> **EXERCISE GOAL**
Reproduce the items from the line with "Zanele (640, 427)" up to and including the line with "Radu (157, 483)", keeping every character unchanged.

> **RAW RECORDS**
==============================

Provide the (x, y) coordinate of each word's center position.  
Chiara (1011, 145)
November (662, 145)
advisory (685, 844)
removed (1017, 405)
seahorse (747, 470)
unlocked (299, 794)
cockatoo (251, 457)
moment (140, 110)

==============================

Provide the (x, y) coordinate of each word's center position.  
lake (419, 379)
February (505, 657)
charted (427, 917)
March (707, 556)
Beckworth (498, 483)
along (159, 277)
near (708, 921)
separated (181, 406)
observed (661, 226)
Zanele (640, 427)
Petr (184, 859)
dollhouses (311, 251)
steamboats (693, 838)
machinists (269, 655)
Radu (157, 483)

==============================

> **OUTPUT FOR THIS EXERCISE**
Zanele (640, 427)
Petr (184, 859)
dollhouses (311, 251)
steamboats (693, 838)
machinists (269, 655)
Radu (157, 483)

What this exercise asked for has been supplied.